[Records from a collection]
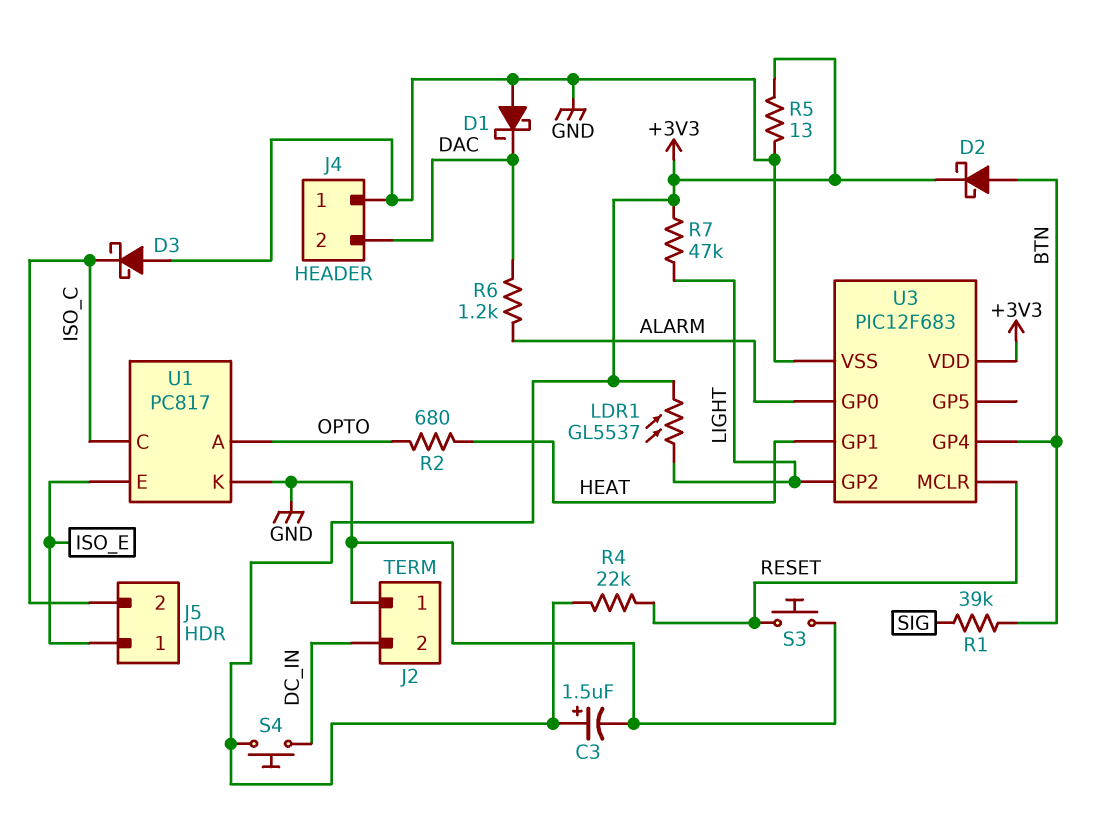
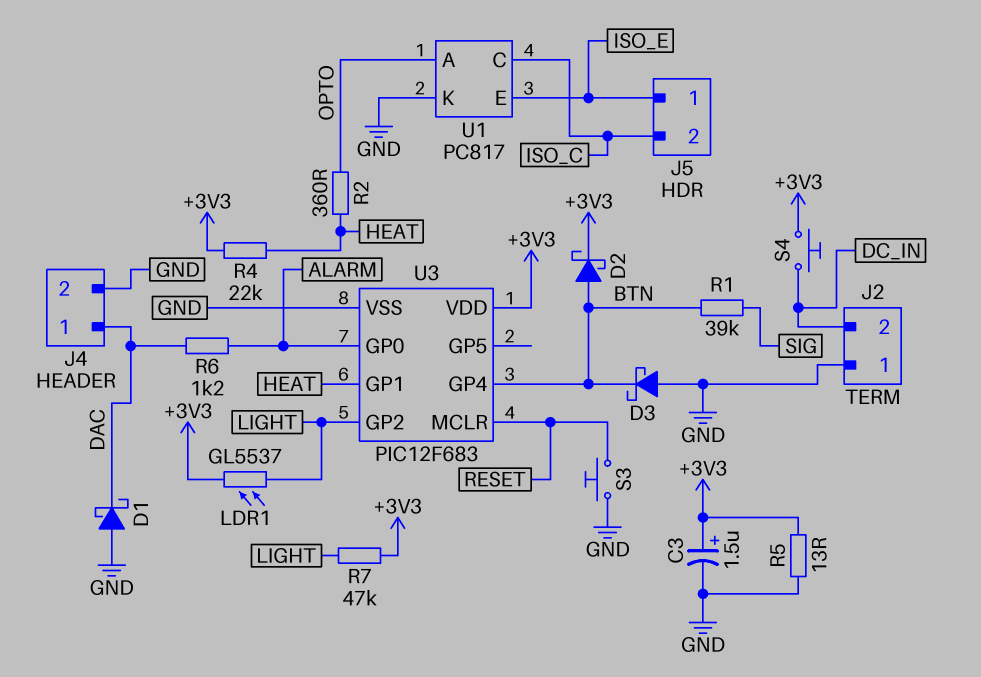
D3: schottky (A GND, K ISO_C) -> schottky (A GND, K BTN)
J4 pin 1: GND -> DAC
J4 pin 2: DAC -> GND
R2: 680 (HEAT, OPTO) -> 360 (HEAT, OPTO)
R4: 22k (+3V3, RESET) -> 22k (+3V3, HEAT)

[Exercise prompt] Reproduce the data exactly, please, and omit its pictures.

[Result]
D3: schottky (A GND, K ISO_C) -> schottky (A GND, K BTN)
J4 pin 1: GND -> DAC
J4 pin 2: DAC -> GND
R2: 680 (HEAT, OPTO) -> 360 (HEAT, OPTO)
R4: 22k (+3V3, RESET) -> 22k (+3V3, HEAT)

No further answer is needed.